* _Problem to work on_:
Look for the word "blue" in the entries below, then copy every line that has it.
========================================
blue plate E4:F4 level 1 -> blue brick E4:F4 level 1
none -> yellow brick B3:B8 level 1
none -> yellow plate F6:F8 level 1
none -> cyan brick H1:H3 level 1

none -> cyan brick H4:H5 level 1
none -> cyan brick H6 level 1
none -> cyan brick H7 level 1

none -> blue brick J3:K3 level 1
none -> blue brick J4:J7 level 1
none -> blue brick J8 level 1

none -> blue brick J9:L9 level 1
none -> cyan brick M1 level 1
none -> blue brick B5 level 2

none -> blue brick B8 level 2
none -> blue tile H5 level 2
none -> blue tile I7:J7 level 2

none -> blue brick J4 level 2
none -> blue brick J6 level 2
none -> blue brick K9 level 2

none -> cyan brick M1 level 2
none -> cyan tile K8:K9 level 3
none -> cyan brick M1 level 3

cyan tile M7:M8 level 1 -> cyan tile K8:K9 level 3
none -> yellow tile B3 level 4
========================================
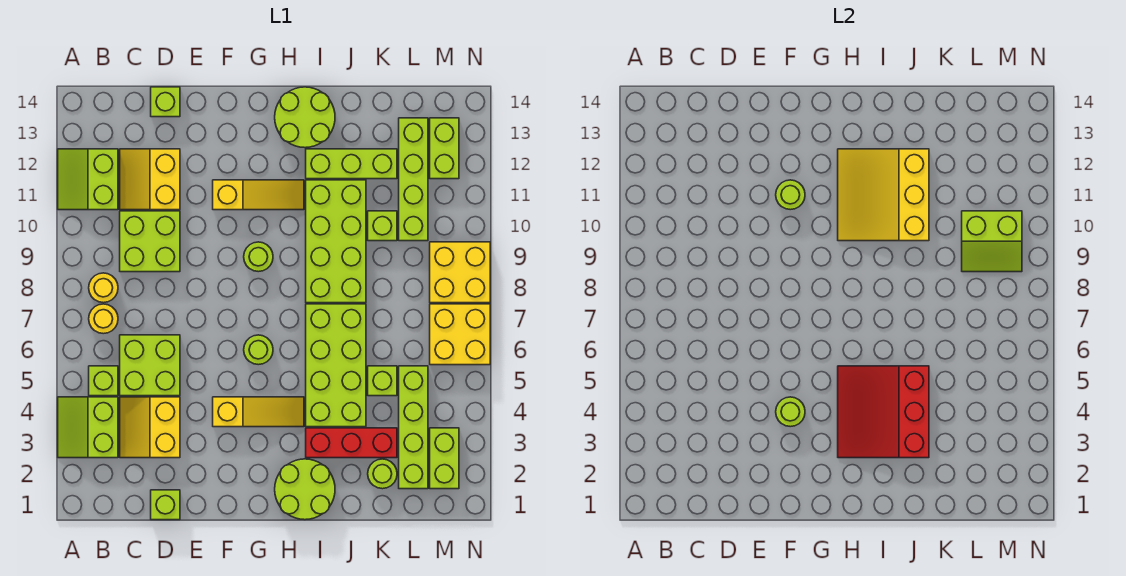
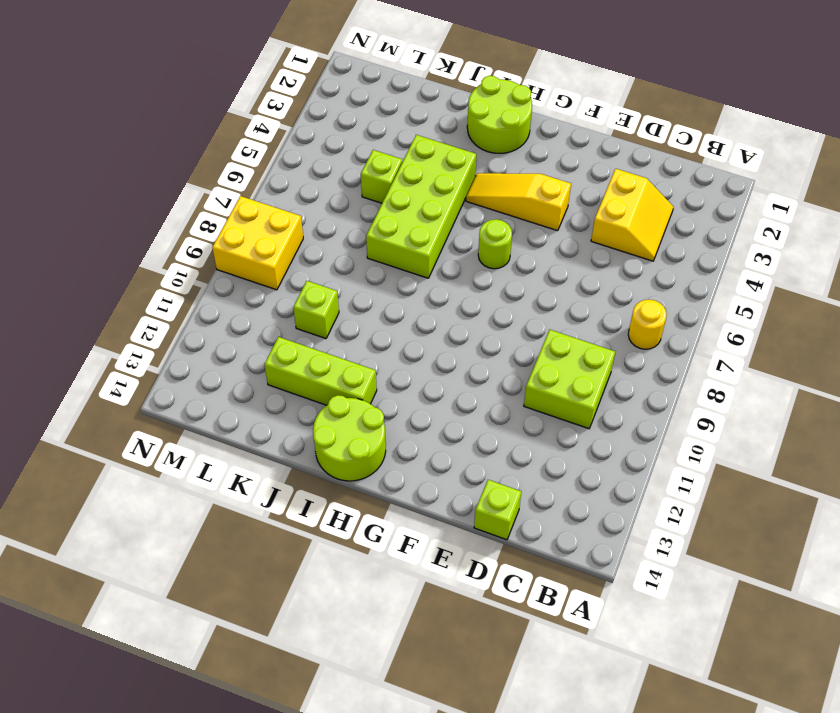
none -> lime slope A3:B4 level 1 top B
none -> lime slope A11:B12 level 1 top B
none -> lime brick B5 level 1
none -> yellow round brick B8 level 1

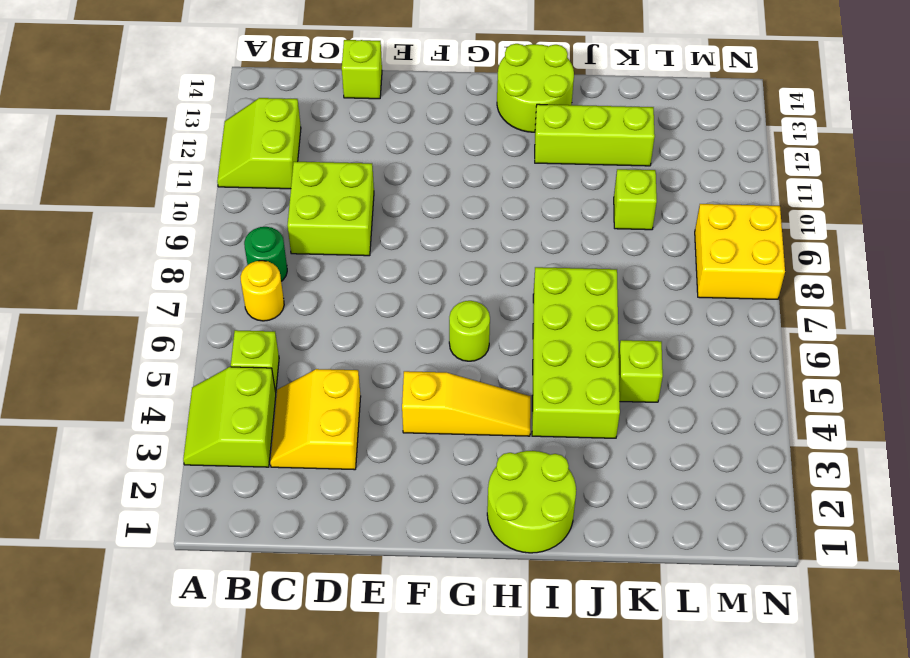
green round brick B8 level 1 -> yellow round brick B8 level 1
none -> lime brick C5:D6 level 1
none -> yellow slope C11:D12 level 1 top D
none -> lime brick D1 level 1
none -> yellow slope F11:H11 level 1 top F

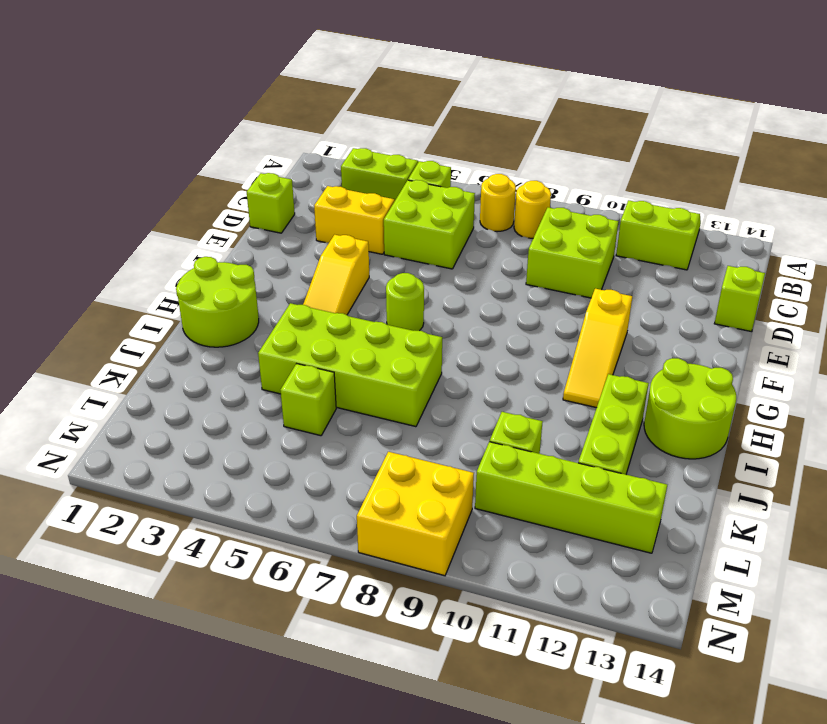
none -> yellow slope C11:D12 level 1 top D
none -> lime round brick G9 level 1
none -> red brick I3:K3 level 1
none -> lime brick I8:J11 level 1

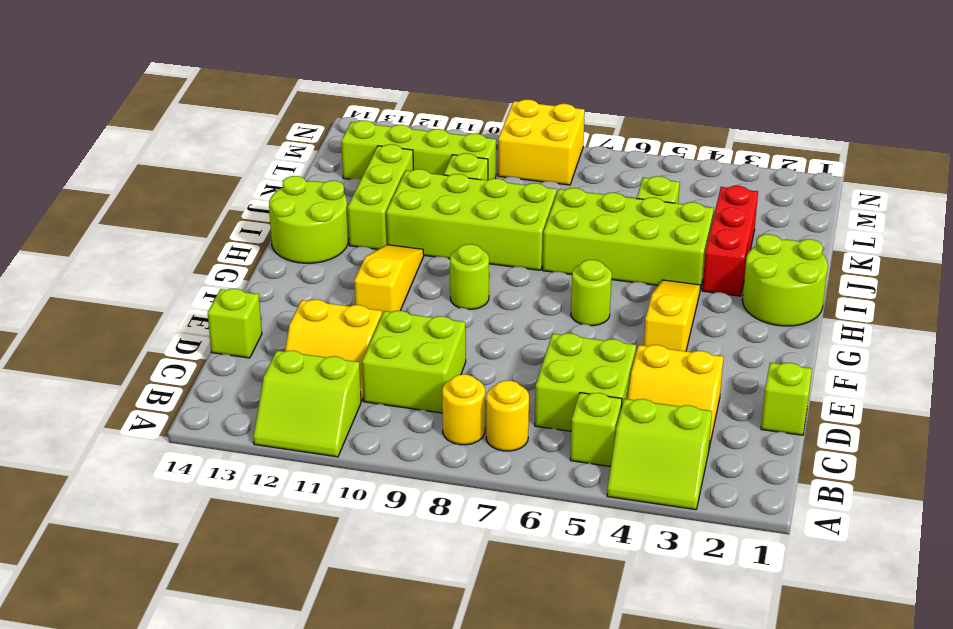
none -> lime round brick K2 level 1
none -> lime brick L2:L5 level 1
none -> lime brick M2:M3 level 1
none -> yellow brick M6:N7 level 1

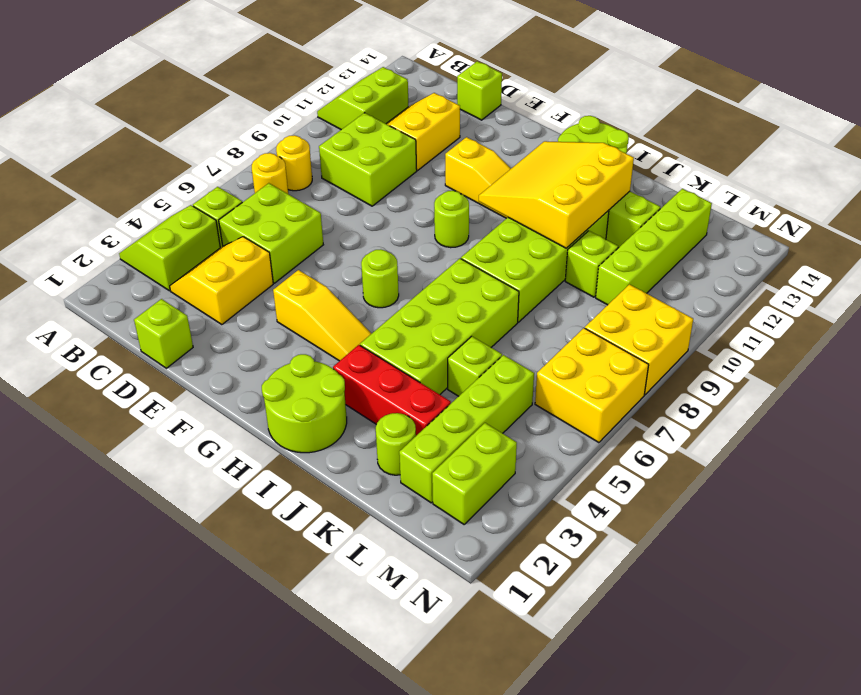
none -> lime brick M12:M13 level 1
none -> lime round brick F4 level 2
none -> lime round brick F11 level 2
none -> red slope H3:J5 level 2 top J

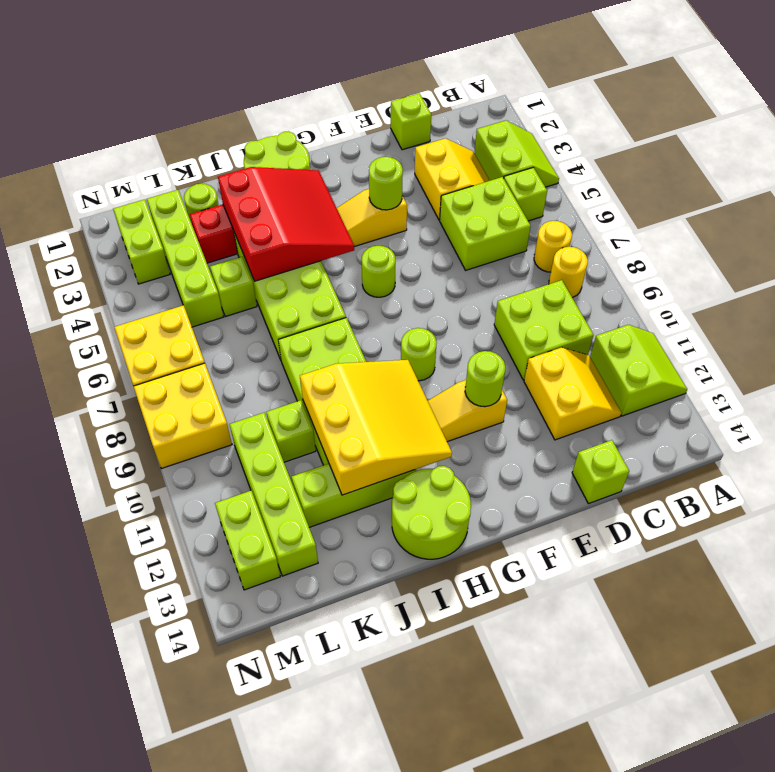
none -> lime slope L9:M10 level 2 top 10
========================================
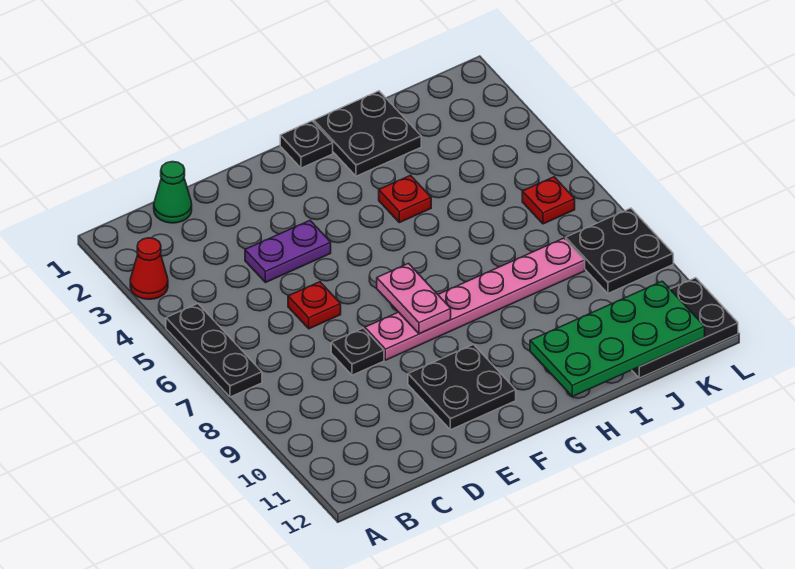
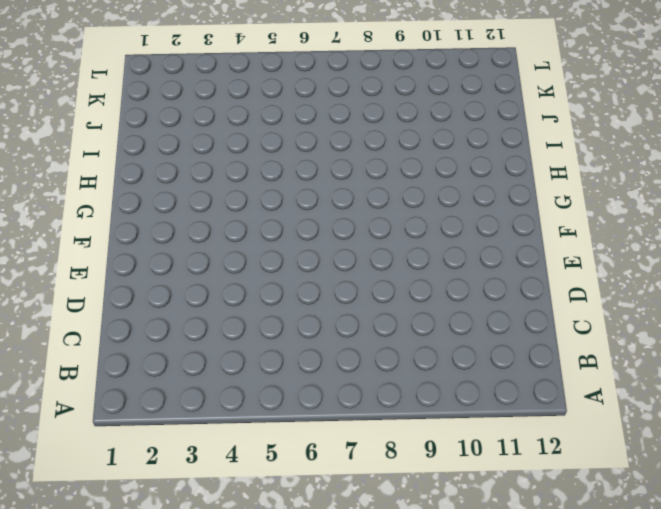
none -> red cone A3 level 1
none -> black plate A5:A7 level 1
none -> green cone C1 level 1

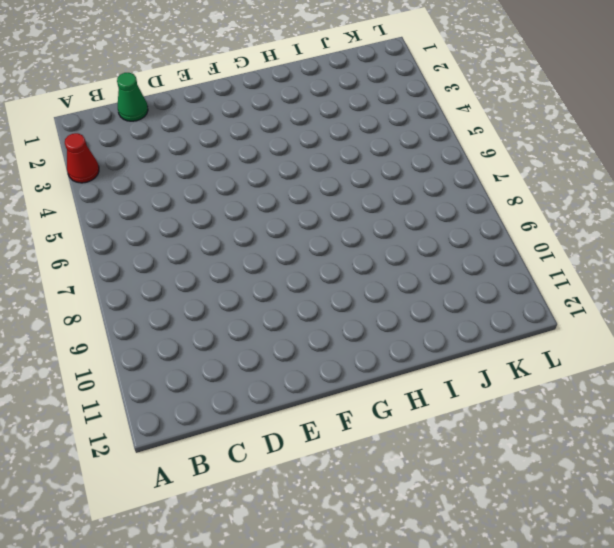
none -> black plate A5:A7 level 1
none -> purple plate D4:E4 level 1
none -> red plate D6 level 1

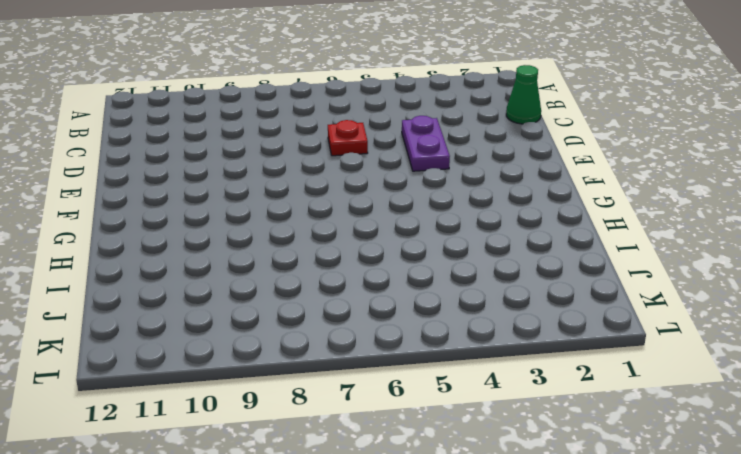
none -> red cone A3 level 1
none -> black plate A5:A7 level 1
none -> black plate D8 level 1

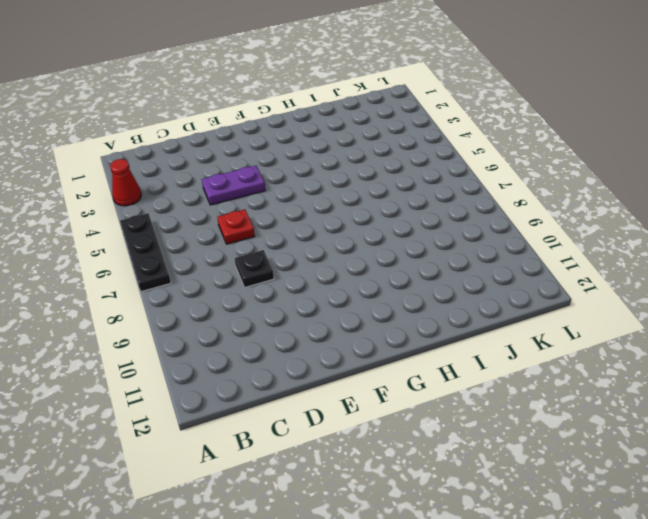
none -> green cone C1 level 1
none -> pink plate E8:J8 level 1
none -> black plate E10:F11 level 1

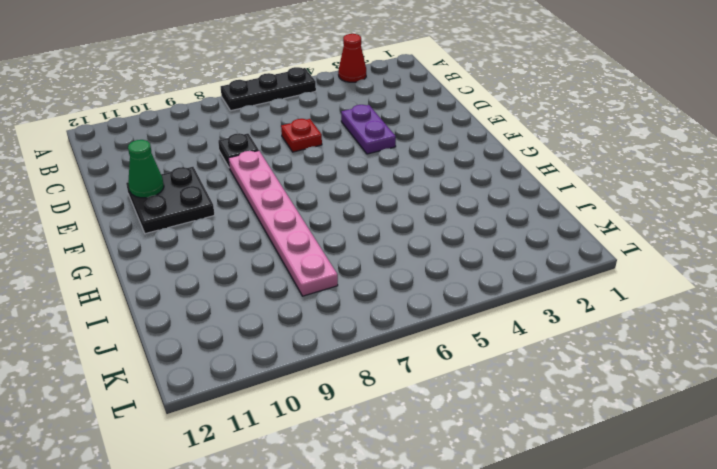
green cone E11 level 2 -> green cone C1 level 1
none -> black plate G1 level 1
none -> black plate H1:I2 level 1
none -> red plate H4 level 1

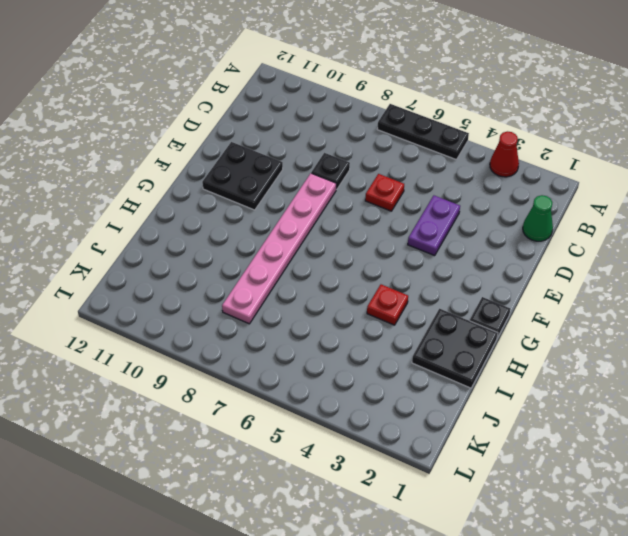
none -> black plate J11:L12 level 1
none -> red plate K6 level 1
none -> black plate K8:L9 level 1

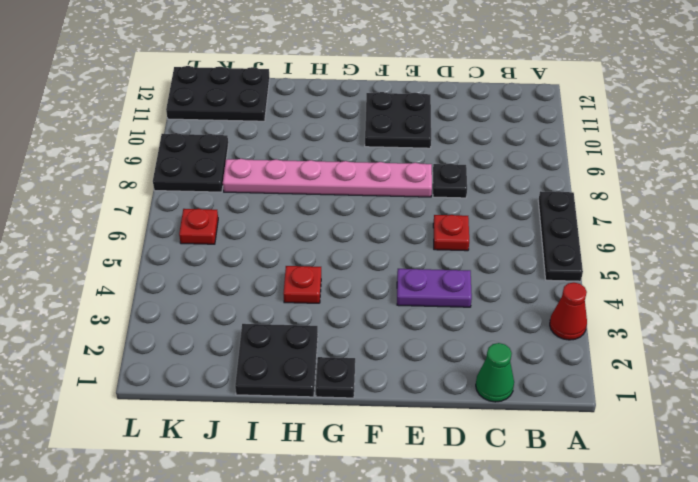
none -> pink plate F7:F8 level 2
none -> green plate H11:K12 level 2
========================================
* _Response below_:
blue plate E4:F4 level 1 -> blue brick E4:F4 level 1
none -> blue brick J3:K3 level 1
none -> blue brick J4:J7 level 1
none -> blue brick J8 level 1
none -> blue brick J9:L9 level 1
none -> blue brick B5 level 2
none -> blue brick B8 level 2
none -> blue tile H5 level 2
none -> blue tile I7:J7 level 2
none -> blue brick J4 level 2
none -> blue brick J6 level 2
none -> blue brick K9 level 2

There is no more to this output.